Produce a word-for-word copy of the lines from the one that contains "white cheese: 2 -> 4" to the final line of the data below, with all pictures dropped.

Object tracking records
'''

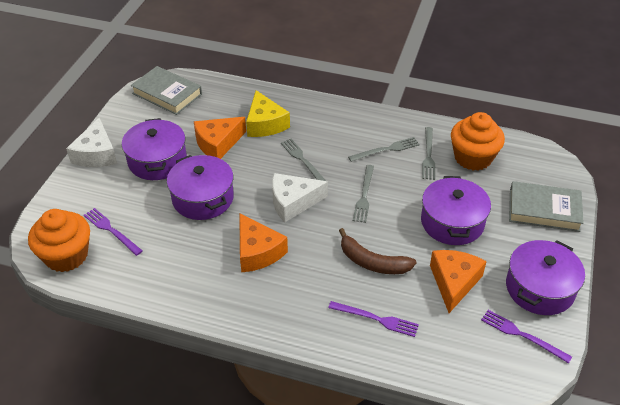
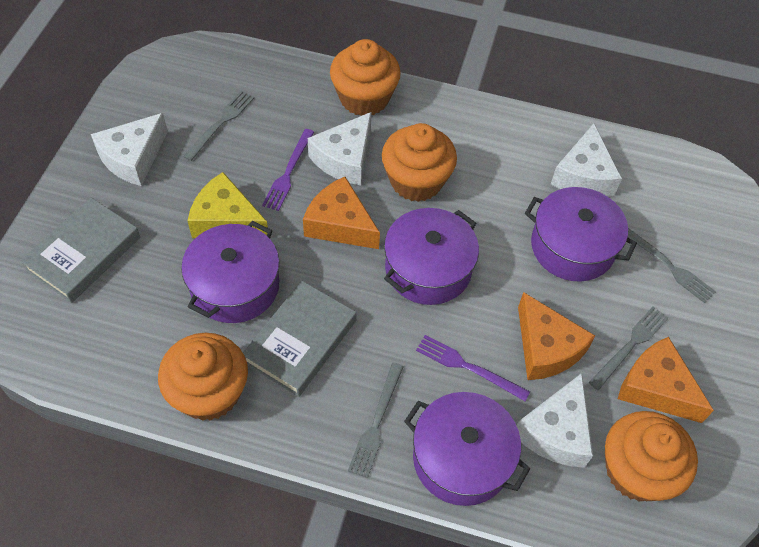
brown banana: 1 -> 0
orange cupcake: 2 -> 4
purple fork: 3 -> 2
white cheese: 2 -> 4

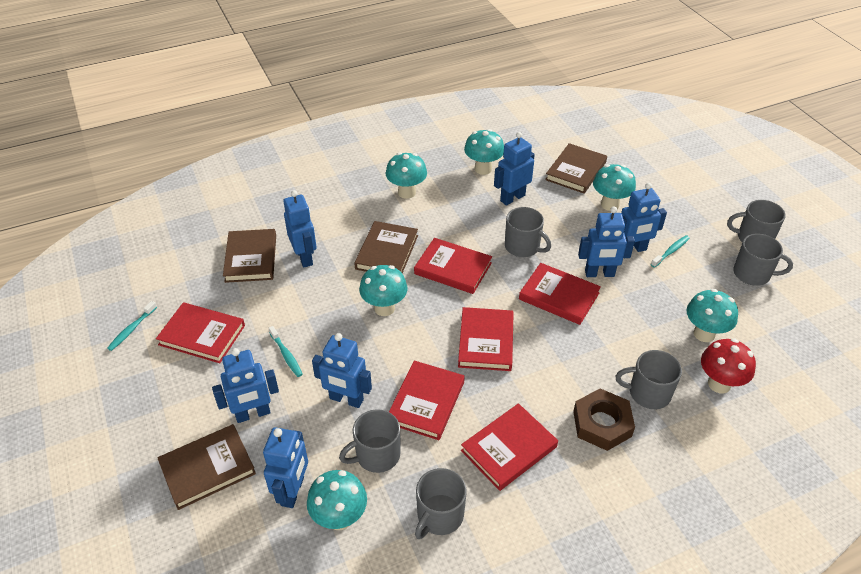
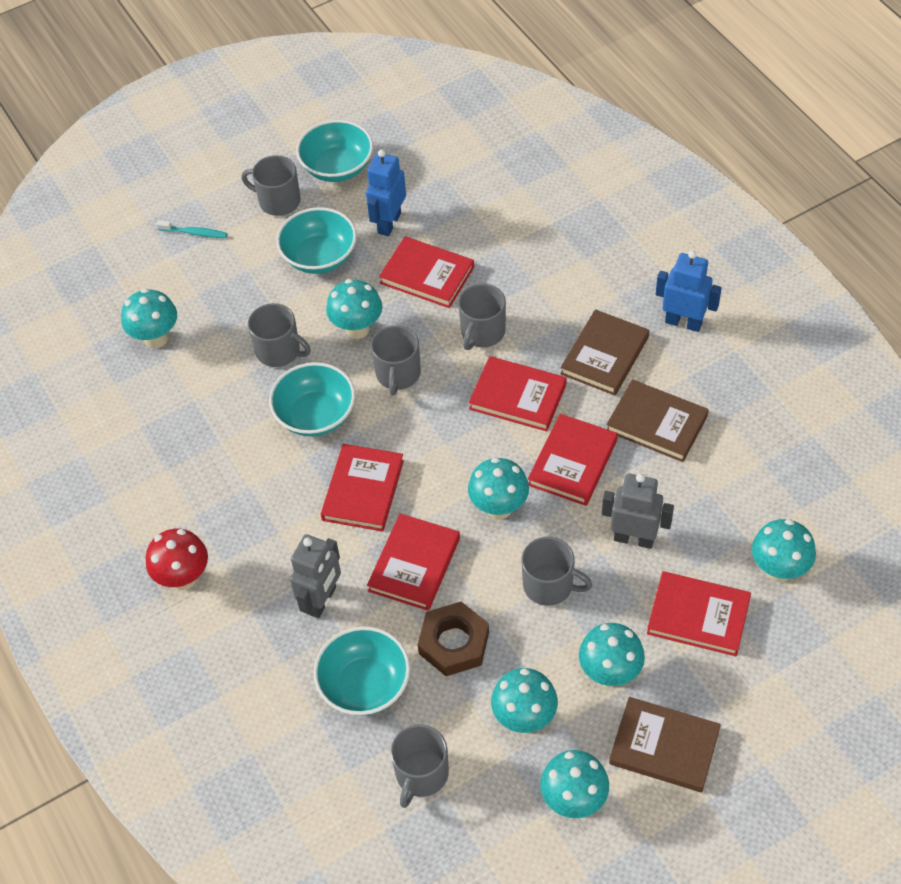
blue robot: 7 -> 2
brown book: 4 -> 3
grey robot: 0 -> 2
turquoise bowl: 0 -> 4
turquoise mushroom: 6 -> 7
turquoise toothbrush: 3 -> 1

'''

▶ **Problem solution**:
white cheese: 2 -> 4

blue robot: 7 -> 2
brown book: 4 -> 3
grey robot: 0 -> 2
turquoise bowl: 0 -> 4
turquoise mushroom: 6 -> 7
turquoise toothbrush: 3 -> 1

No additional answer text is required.